- [The data]
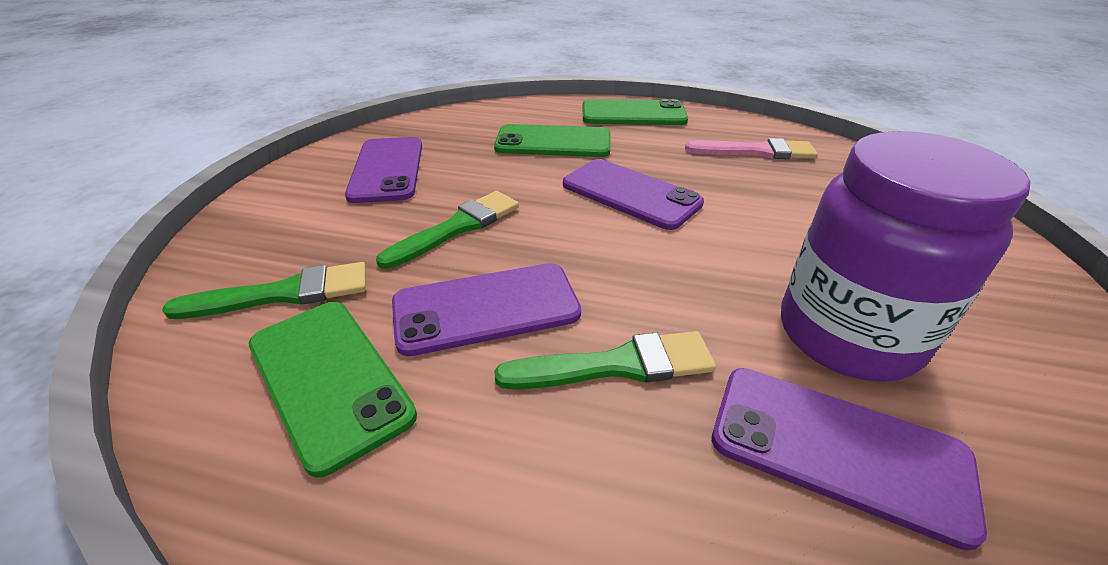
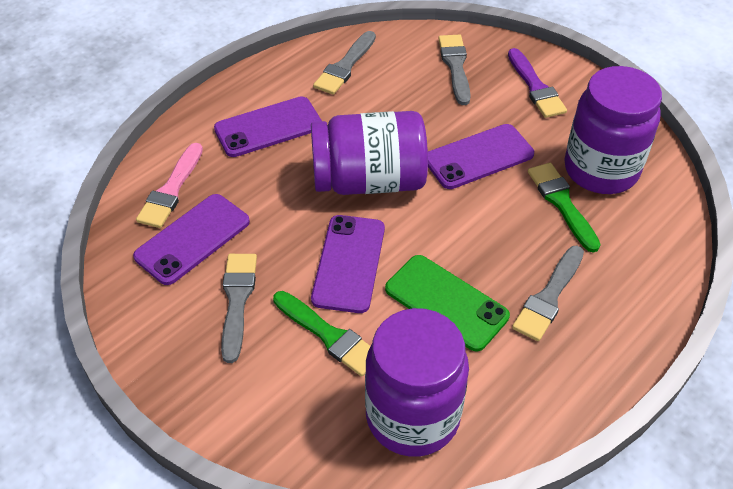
green brush: 3 -> 2
green phone: 3 -> 1
grey brush: 0 -> 4
purple brush: 0 -> 1
purple jar: 1 -> 3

- [Task statement]
Search the listing above for the string "brush". Copy every line that contains it.

- [Response below]
green brush: 3 -> 2
grey brush: 0 -> 4
purple brush: 0 -> 1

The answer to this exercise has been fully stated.